Recorded data:
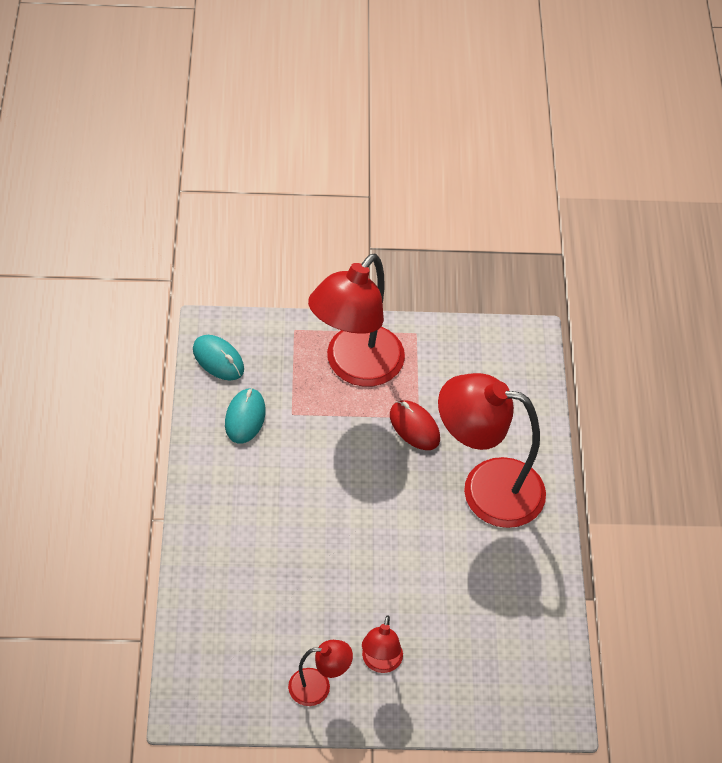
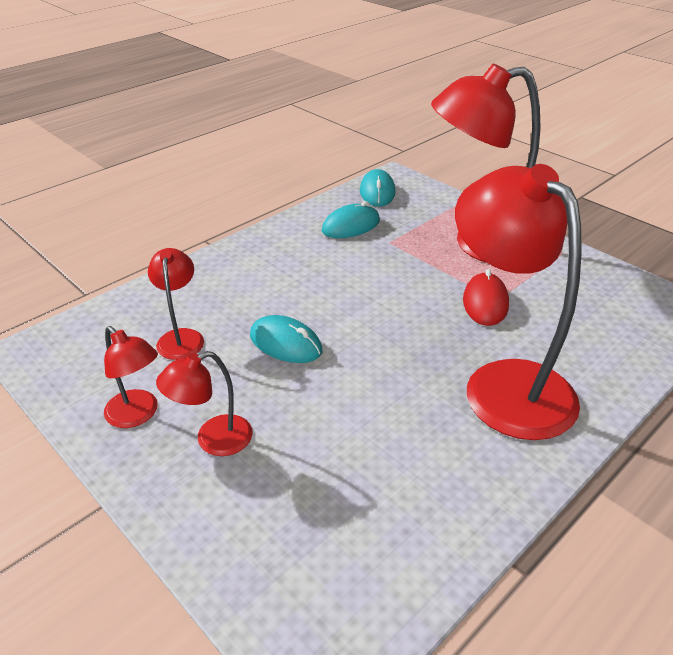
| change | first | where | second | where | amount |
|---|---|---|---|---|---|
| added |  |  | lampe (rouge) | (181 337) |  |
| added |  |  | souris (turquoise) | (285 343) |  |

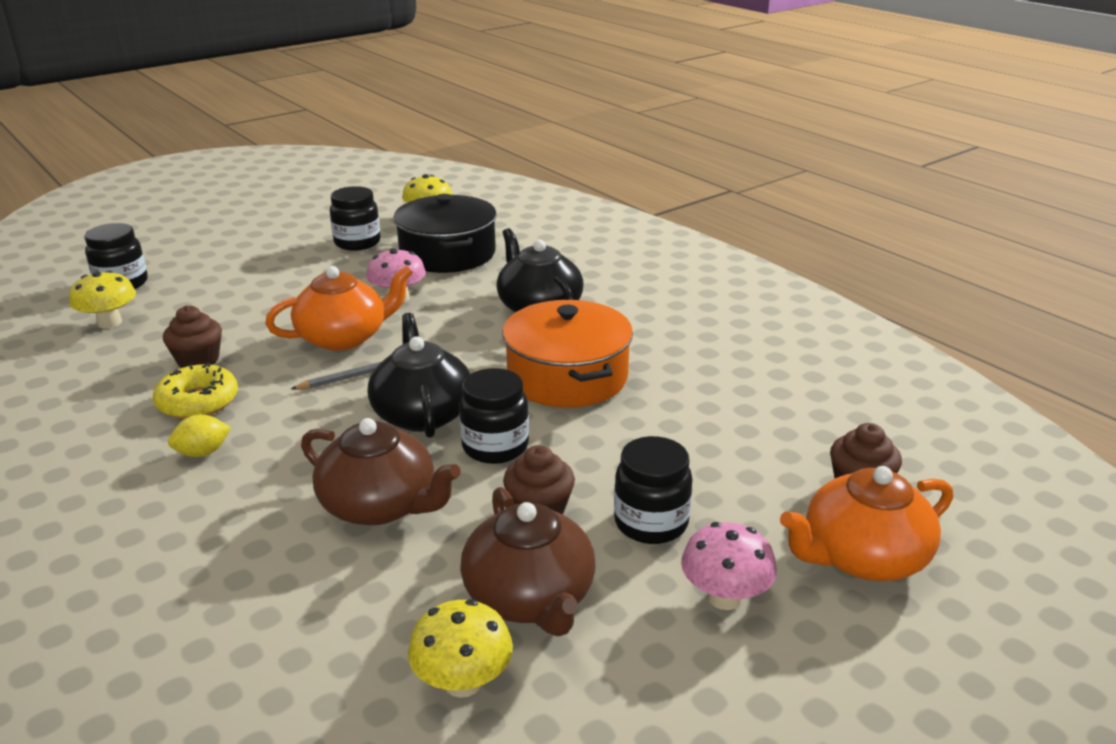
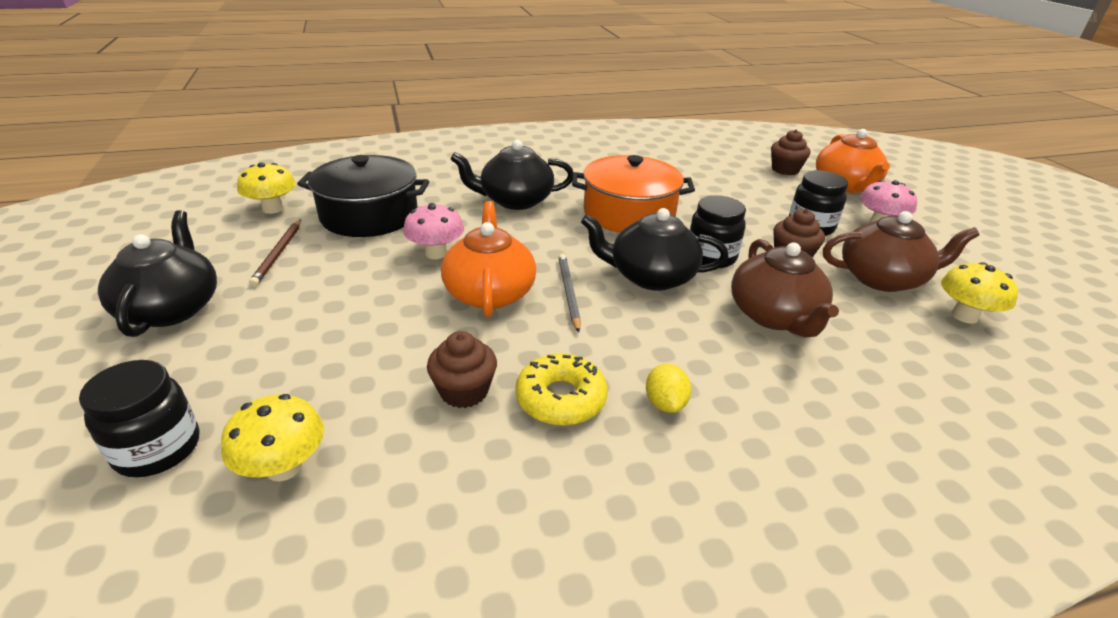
| change | first | where | second | where | amount |
|---|---|---|---|---|---|
| added |  |  | théière (noir) | (171 308) |  |
| replaced | bocal (noir) | (357 242) | crayon (marron) | (278 253) |  |
| turned | théière (marron) | (380 505) |  | (774 316) | 120 degrees clockwise |

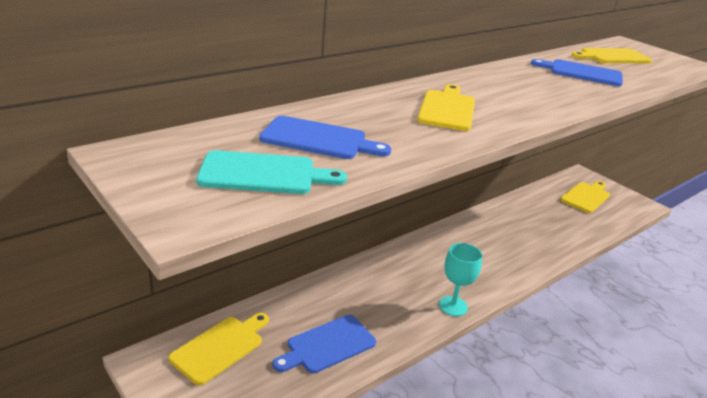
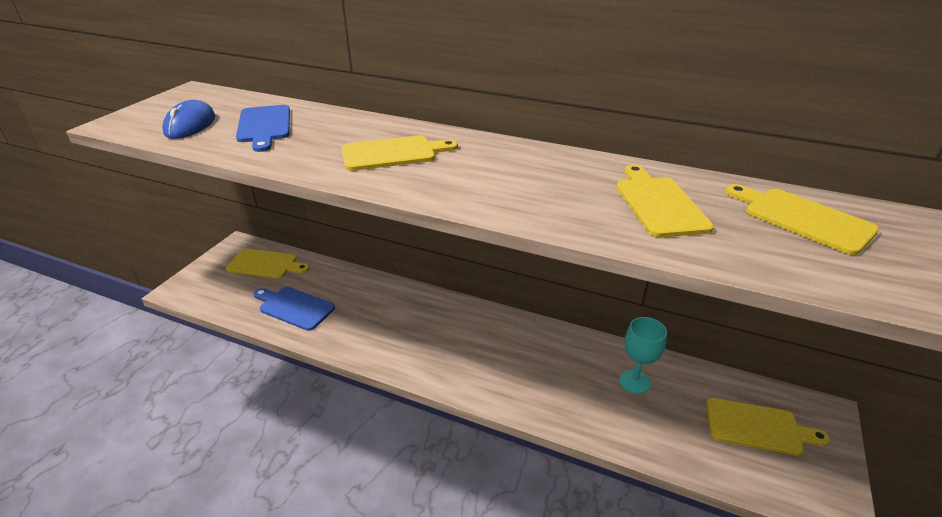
| change | first | where | second | where | amount |
|---|---|---|---|---|---|
| moved | verre à pied (turquoise) | (453 306) |  | (634 381) |  |
| replaced | planche à découper (turquoise) | (263 174) | souris (bleu) | (190 125) |  |
| recoloured | planche à découper (bleu) | (582 73) | planche à découper (jaune) | (659 204) |  |

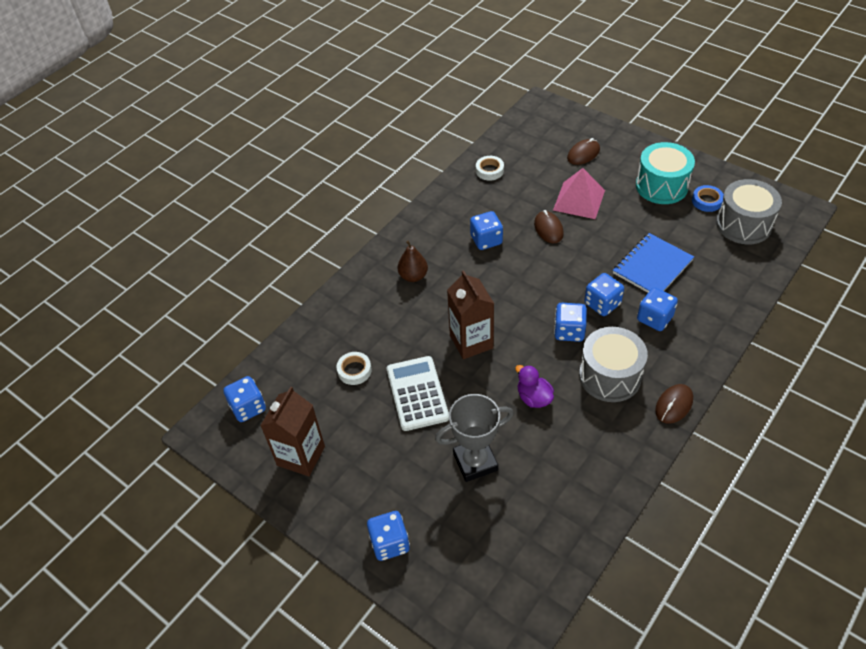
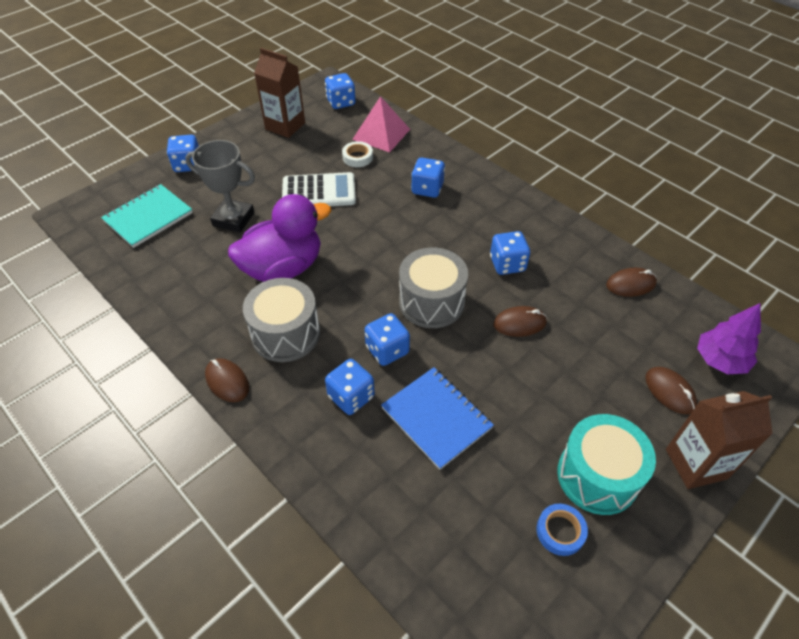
| change | first | where | second | where | amount |
|---|---|---|---|---|---|
| removed | poire (marron) | (413 276) |  |  |  |
| added |  |  | carnet (turquoise) | (148 217) |  |
| added |  |  | arbre (violet) | (720 360) |  |
| moved | brique de lait (marron) | (471 342) |  | (696 464) |  |
| moved | pyramide (rose) | (579 200) |  | (381 134) |  |
| moved | dé (bleu) | (569 331) |  | (427 189) |  |
| moved | tambour (gris) | (743 224) |  | (431 302) |  |
| replaced | ruban adhésif (blanc) | (489 170) | souris (marron) | (630 284) |  |
| turned | trophée (gris) | (475 462) |  | (233 219) | 60 degrees counterclockwise |
| resized | canard (violet) | (534 398) |  | (283 268) | x2.09 |

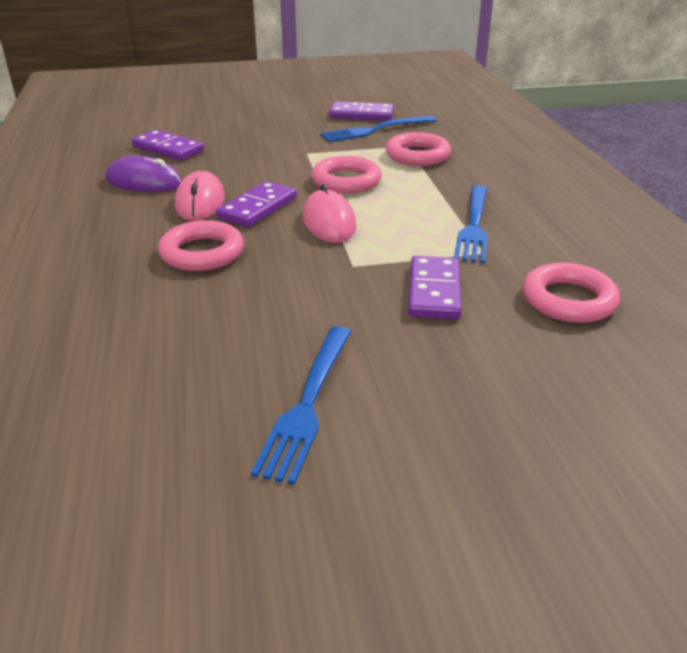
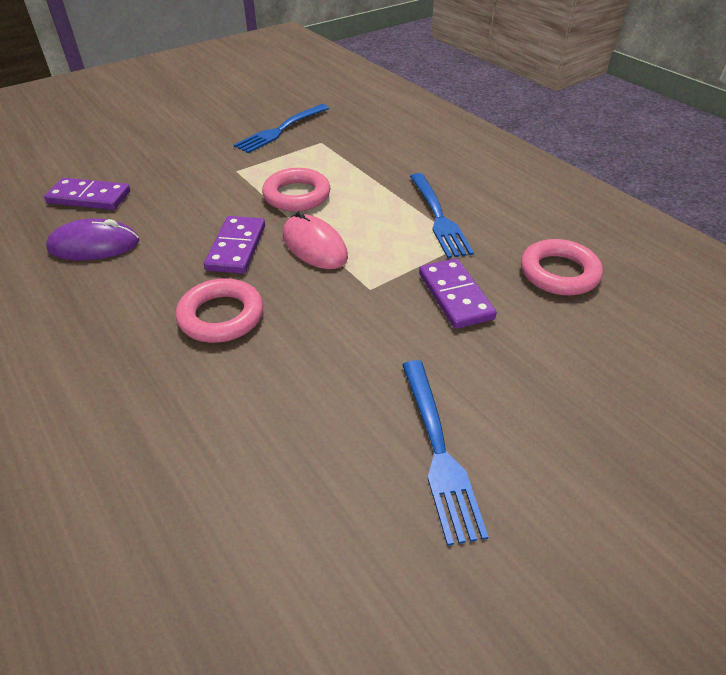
| change | first | where | second | where | amount |
|---|---|---|---|---|---|
| removed | souris (rose) | (200 201) |  |  |  |
| removed | domino (violet) | (361 114) |  |  |  |
| removed | anneau (rose) | (417 155) |  |  |  |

WHAT YOU ARE ASKED TO DO: When the line containing "lampe (rouge) |" is reached, write out that line and each one after it exactly, ending with the last line of the records; pictures are not copied.

EXERCISE SOLUTION:
| added |  |  | lampe (rouge) | (181 337) |  |
| added |  |  | souris (turquoise) | (285 343) |  |

| change | first | where | second | where | amount |
|---|---|---|---|---|---|
| added |  |  | théière (noir) | (171 308) |  |
| replaced | bocal (noir) | (357 242) | crayon (marron) | (278 253) |  |
| turned | théière (marron) | (380 505) |  | (774 316) | 120 degrees clockwise |

| change | first | where | second | where | amount |
|---|---|---|---|---|---|
| moved | verre à pied (turquoise) | (453 306) |  | (634 381) |  |
| replaced | planche à découper (turquoise) | (263 174) | souris (bleu) | (190 125) |  |
| recoloured | planche à découper (bleu) | (582 73) | planche à découper (jaune) | (659 204) |  |

| change | first | where | second | where | amount |
|---|---|---|---|---|---|
| removed | poire (marron) | (413 276) |  |  |  |
| added |  |  | carnet (turquoise) | (148 217) |  |
| added |  |  | arbre (violet) | (720 360) |  |
| moved | brique de lait (marron) | (471 342) |  | (696 464) |  |
| moved | pyramide (rose) | (579 200) |  | (381 134) |  |
| moved | dé (bleu) | (569 331) |  | (427 189) |  |
| moved | tambour (gris) | (743 224) |  | (431 302) |  |
| replaced | ruban adhésif (blanc) | (489 170) | souris (marron) | (630 284) |  |
| turned | trophée (gris) | (475 462) |  | (233 219) | 60 degrees counterclockwise |
| resized | canard (violet) | (534 398) |  | (283 268) | x2.09 |

| change | first | where | second | where | amount |
|---|---|---|---|---|---|
| removed | souris (rose) | (200 201) |  |  |  |
| removed | domino (violet) | (361 114) |  |  |  |
| removed | anneau (rose) | (417 155) |  |  |  |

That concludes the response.